[Records from a data source]
■ ■ ■ ■ ■
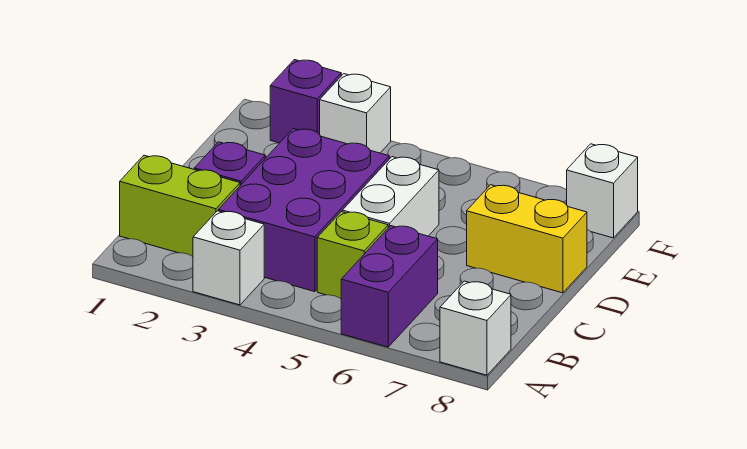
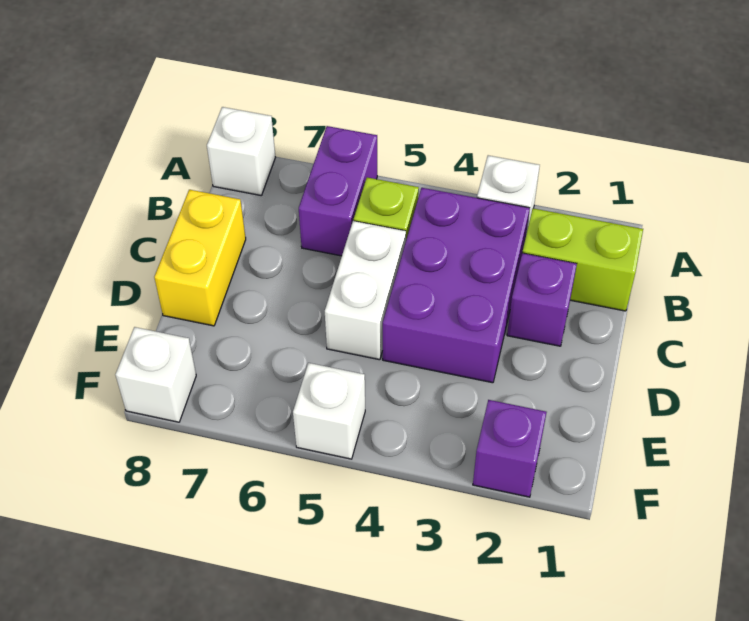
yellow brick D7:D8 level 1 -> yellow brick C8:D8 level 1
white brick F3 level 1 -> white brick F5 level 1

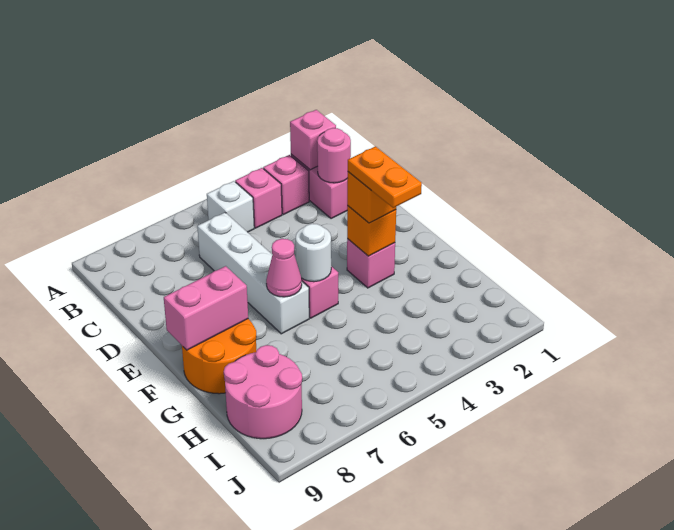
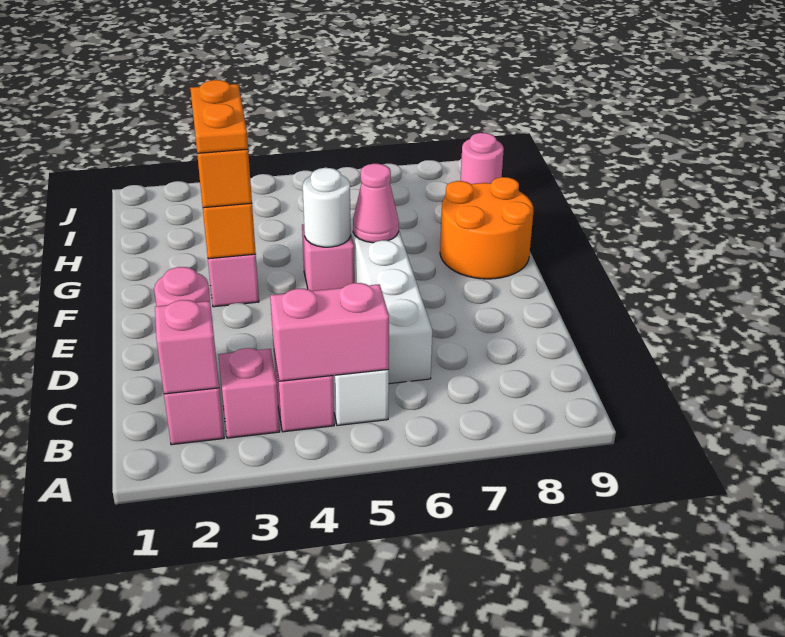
pink brick F8:F9 level 2 -> pink brick B4:B5 level 2
pink round brick H8:I9 level 1 -> pink round brick I9 level 1

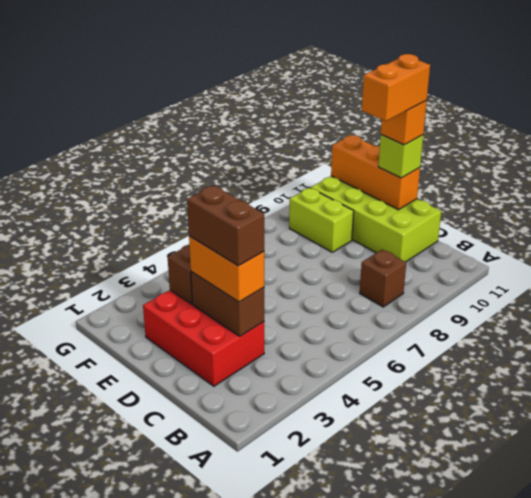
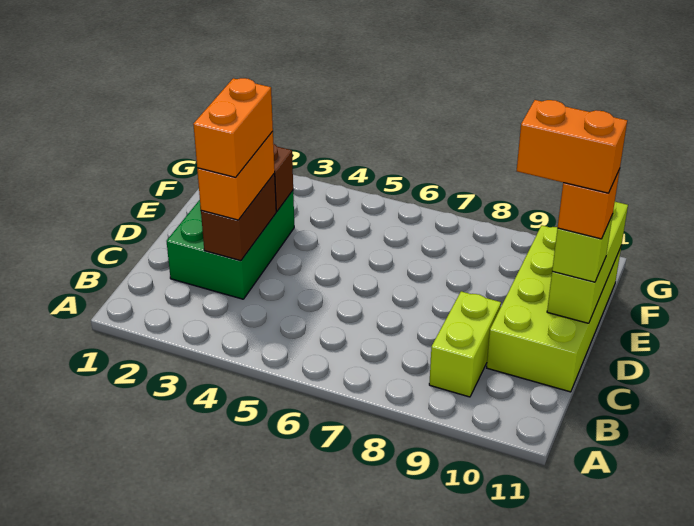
brown brick B8 level 1 -> none
red brick C2:E3 level 1 -> green brick C2:E3 level 1
brown brick C3:D3 level 4 -> orange brick C3:D3 level 4
orange brick D11:F11 level 2 -> lime brick D11:F11 level 2
lime brick E9:F9 level 1 -> lime brick B9:C9 level 1

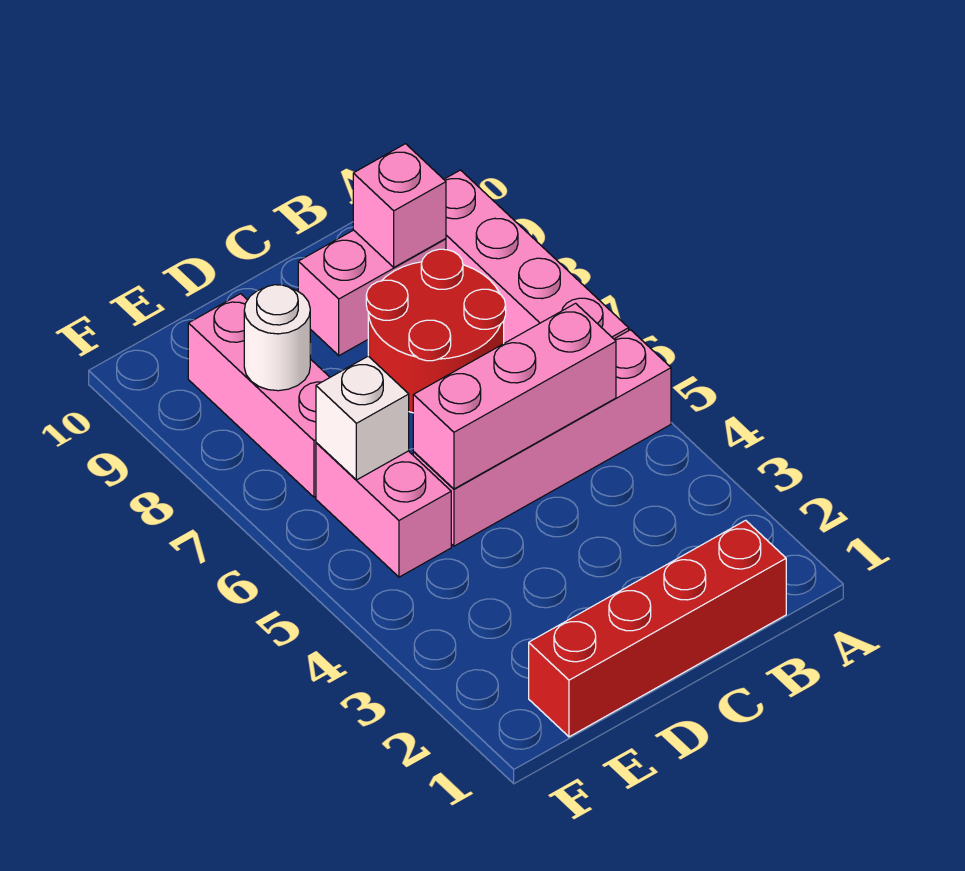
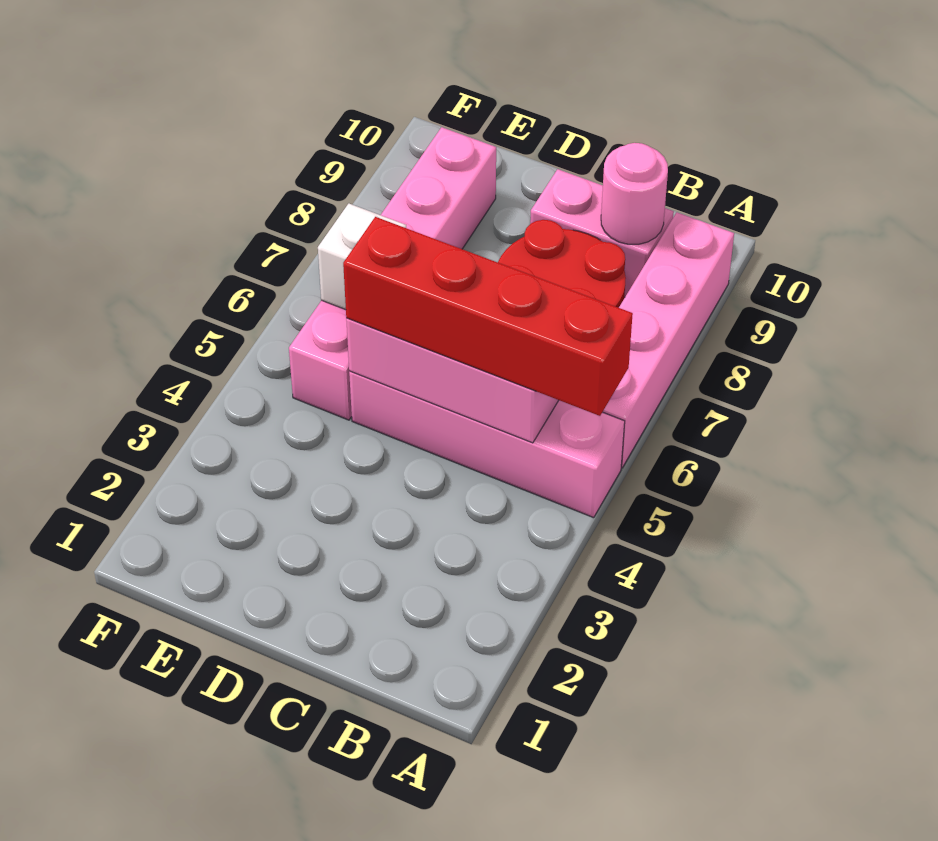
red brick B1:E1 level 1 -> red brick A5:D5 level 3
pink brick B9 level 2 -> pink round brick B9 level 2
white round brick E8 level 2 -> none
■ ■ ■ ■ ■
How to complete this task →
All that should be returned is the run of lines from the start of the entries above to the line bearing "brown brick B8 level 1 -> none", each exact, with pictures omitted.

Final answer →
yellow brick D7:D8 level 1 -> yellow brick C8:D8 level 1
white brick F3 level 1 -> white brick F5 level 1

pink brick F8:F9 level 2 -> pink brick B4:B5 level 2
pink round brick H8:I9 level 1 -> pink round brick I9 level 1

brown brick B8 level 1 -> none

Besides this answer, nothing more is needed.